[START]

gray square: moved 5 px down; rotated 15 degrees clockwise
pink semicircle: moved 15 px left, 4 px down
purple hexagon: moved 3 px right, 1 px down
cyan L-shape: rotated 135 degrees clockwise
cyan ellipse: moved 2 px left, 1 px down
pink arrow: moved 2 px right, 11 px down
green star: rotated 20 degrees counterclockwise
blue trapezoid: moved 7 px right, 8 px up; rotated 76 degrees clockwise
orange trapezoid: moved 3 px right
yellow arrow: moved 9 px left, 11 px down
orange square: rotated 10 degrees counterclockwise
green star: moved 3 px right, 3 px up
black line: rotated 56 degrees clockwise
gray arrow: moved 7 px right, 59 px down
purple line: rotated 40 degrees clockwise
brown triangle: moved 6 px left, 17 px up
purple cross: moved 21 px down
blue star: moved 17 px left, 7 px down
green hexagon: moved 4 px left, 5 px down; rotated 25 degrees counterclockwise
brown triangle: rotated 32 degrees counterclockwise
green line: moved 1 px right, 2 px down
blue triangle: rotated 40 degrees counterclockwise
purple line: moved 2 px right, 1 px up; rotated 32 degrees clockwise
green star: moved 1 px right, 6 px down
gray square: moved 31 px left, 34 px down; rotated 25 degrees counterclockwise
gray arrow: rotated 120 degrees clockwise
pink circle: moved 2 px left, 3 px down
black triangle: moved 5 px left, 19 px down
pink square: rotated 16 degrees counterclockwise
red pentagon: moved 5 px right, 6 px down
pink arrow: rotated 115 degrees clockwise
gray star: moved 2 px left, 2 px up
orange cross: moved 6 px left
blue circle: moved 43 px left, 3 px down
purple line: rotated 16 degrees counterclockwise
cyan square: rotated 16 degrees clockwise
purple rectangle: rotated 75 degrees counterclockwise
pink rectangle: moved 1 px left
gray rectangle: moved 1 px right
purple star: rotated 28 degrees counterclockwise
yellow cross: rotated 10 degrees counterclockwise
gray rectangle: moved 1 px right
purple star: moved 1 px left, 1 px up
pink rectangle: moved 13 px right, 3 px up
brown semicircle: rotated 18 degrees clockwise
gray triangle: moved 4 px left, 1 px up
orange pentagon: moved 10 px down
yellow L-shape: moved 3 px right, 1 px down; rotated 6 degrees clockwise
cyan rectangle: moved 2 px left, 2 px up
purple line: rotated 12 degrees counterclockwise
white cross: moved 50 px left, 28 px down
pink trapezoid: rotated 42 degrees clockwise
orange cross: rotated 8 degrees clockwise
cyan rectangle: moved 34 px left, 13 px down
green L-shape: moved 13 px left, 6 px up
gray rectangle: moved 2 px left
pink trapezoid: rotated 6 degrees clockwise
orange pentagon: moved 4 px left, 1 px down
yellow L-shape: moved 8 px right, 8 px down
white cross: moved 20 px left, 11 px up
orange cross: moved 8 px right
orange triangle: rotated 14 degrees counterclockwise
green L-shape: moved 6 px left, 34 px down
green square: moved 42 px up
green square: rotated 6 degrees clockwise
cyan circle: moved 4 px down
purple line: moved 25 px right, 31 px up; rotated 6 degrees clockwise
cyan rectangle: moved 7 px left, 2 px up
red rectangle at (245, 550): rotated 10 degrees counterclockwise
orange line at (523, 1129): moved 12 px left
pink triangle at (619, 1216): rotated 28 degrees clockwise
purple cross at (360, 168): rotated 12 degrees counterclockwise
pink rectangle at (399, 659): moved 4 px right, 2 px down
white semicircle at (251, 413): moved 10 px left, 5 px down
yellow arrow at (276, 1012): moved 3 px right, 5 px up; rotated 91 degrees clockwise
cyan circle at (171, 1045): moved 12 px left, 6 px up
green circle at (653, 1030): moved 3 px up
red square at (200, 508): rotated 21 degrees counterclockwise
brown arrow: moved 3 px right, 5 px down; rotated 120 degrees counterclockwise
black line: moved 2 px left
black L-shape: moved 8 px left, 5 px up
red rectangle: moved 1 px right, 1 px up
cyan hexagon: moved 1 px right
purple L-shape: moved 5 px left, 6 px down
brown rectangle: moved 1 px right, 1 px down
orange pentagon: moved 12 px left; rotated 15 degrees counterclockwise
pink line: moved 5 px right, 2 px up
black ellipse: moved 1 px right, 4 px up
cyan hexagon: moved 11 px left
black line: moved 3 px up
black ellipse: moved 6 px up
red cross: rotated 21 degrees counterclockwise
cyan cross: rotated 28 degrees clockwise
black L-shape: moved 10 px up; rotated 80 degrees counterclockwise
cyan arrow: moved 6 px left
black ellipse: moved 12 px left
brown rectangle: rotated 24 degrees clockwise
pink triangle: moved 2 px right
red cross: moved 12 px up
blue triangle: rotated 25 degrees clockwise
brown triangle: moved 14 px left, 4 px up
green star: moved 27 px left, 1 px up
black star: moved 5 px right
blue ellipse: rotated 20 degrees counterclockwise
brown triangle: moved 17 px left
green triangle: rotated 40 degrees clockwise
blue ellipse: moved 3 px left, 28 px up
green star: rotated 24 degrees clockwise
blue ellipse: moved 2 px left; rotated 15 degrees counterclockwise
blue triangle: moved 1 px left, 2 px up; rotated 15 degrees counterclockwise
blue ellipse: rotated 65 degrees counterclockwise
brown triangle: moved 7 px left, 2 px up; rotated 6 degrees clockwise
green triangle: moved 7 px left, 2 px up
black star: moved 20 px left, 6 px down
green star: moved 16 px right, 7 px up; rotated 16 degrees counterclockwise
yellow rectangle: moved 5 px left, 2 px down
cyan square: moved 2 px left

[END]

OBJECTIVE: Repeat all of the records above word for word, keeping every line in its original order.

SOLUTION TO THIS TASK:
gray square: moved 5 px down; rotated 15 degrees clockwise
pink semicircle: moved 15 px left, 4 px down
purple hexagon: moved 3 px right, 1 px down
cyan L-shape: rotated 135 degrees clockwise
cyan ellipse: moved 2 px left, 1 px down
pink arrow: moved 2 px right, 11 px down
green star: rotated 20 degrees counterclockwise
blue trapezoid: moved 7 px right, 8 px up; rotated 76 degrees clockwise
orange trapezoid: moved 3 px right
yellow arrow: moved 9 px left, 11 px down
orange square: rotated 10 degrees counterclockwise
green star: moved 3 px right, 3 px up
black line: rotated 56 degrees clockwise
gray arrow: moved 7 px right, 59 px down
purple line: rotated 40 degrees clockwise
brown triangle: moved 6 px left, 17 px up
purple cross: moved 21 px down
blue star: moved 17 px left, 7 px down
green hexagon: moved 4 px left, 5 px down; rotated 25 degrees counterclockwise
brown triangle: rotated 32 degrees counterclockwise
green line: moved 1 px right, 2 px down
blue triangle: rotated 40 degrees counterclockwise
purple line: moved 2 px right, 1 px up; rotated 32 degrees clockwise
green star: moved 1 px right, 6 px down
gray square: moved 31 px left, 34 px down; rotated 25 degrees counterclockwise
gray arrow: rotated 120 degrees clockwise
pink circle: moved 2 px left, 3 px down
black triangle: moved 5 px left, 19 px down
pink square: rotated 16 degrees counterclockwise
red pentagon: moved 5 px right, 6 px down
pink arrow: rotated 115 degrees clockwise
gray star: moved 2 px left, 2 px up
orange cross: moved 6 px left
blue circle: moved 43 px left, 3 px down
purple line: rotated 16 degrees counterclockwise
cyan square: rotated 16 degrees clockwise
purple rectangle: rotated 75 degrees counterclockwise
pink rectangle: moved 1 px left
gray rectangle: moved 1 px right
purple star: rotated 28 degrees counterclockwise
yellow cross: rotated 10 degrees counterclockwise
gray rectangle: moved 1 px right
purple star: moved 1 px left, 1 px up
pink rectangle: moved 13 px right, 3 px up
brown semicircle: rotated 18 degrees clockwise
gray triangle: moved 4 px left, 1 px up
orange pentagon: moved 10 px down
yellow L-shape: moved 3 px right, 1 px down; rotated 6 degrees clockwise
cyan rectangle: moved 2 px left, 2 px up
purple line: rotated 12 degrees counterclockwise
white cross: moved 50 px left, 28 px down
pink trapezoid: rotated 42 degrees clockwise
orange cross: rotated 8 degrees clockwise
cyan rectangle: moved 34 px left, 13 px down
green L-shape: moved 13 px left, 6 px up
gray rectangle: moved 2 px left
pink trapezoid: rotated 6 degrees clockwise
orange pentagon: moved 4 px left, 1 px down
yellow L-shape: moved 8 px right, 8 px down
white cross: moved 20 px left, 11 px up
orange cross: moved 8 px right
orange triangle: rotated 14 degrees counterclockwise
green L-shape: moved 6 px left, 34 px down
green square: moved 42 px up
green square: rotated 6 degrees clockwise
cyan circle: moved 4 px down
purple line: moved 25 px right, 31 px up; rotated 6 degrees clockwise
cyan rectangle: moved 7 px left, 2 px up
red rectangle at (245, 550): rotated 10 degrees counterclockwise
orange line at (523, 1129): moved 12 px left
pink triangle at (619, 1216): rotated 28 degrees clockwise
purple cross at (360, 168): rotated 12 degrees counterclockwise
pink rectangle at (399, 659): moved 4 px right, 2 px down
white semicircle at (251, 413): moved 10 px left, 5 px down
yellow arrow at (276, 1012): moved 3 px right, 5 px up; rotated 91 degrees clockwise
cyan circle at (171, 1045): moved 12 px left, 6 px up
green circle at (653, 1030): moved 3 px up
red square at (200, 508): rotated 21 degrees counterclockwise
brown arrow: moved 3 px right, 5 px down; rotated 120 degrees counterclockwise
black line: moved 2 px left
black L-shape: moved 8 px left, 5 px up
red rectangle: moved 1 px right, 1 px up
cyan hexagon: moved 1 px right
purple L-shape: moved 5 px left, 6 px down
brown rectangle: moved 1 px right, 1 px down
orange pentagon: moved 12 px left; rotated 15 degrees counterclockwise
pink line: moved 5 px right, 2 px up
black ellipse: moved 1 px right, 4 px up
cyan hexagon: moved 11 px left
black line: moved 3 px up
black ellipse: moved 6 px up
red cross: rotated 21 degrees counterclockwise
cyan cross: rotated 28 degrees clockwise
black L-shape: moved 10 px up; rotated 80 degrees counterclockwise
cyan arrow: moved 6 px left
black ellipse: moved 12 px left
brown rectangle: rotated 24 degrees clockwise
pink triangle: moved 2 px right
red cross: moved 12 px up
blue triangle: rotated 25 degrees clockwise
brown triangle: moved 14 px left, 4 px up
green star: moved 27 px left, 1 px up
black star: moved 5 px right
blue ellipse: rotated 20 degrees counterclockwise
brown triangle: moved 17 px left
green triangle: rotated 40 degrees clockwise
blue ellipse: moved 3 px left, 28 px up
green star: rotated 24 degrees clockwise
blue ellipse: moved 2 px left; rotated 15 degrees counterclockwise
blue triangle: moved 1 px left, 2 px up; rotated 15 degrees counterclockwise
blue ellipse: rotated 65 degrees counterclockwise
brown triangle: moved 7 px left, 2 px up; rotated 6 degrees clockwise
green triangle: moved 7 px left, 2 px up
black star: moved 20 px left, 6 px down
green star: moved 16 px right, 7 px up; rotated 16 degrees counterclockwise
yellow rectangle: moved 5 px left, 2 px down
cyan square: moved 2 px left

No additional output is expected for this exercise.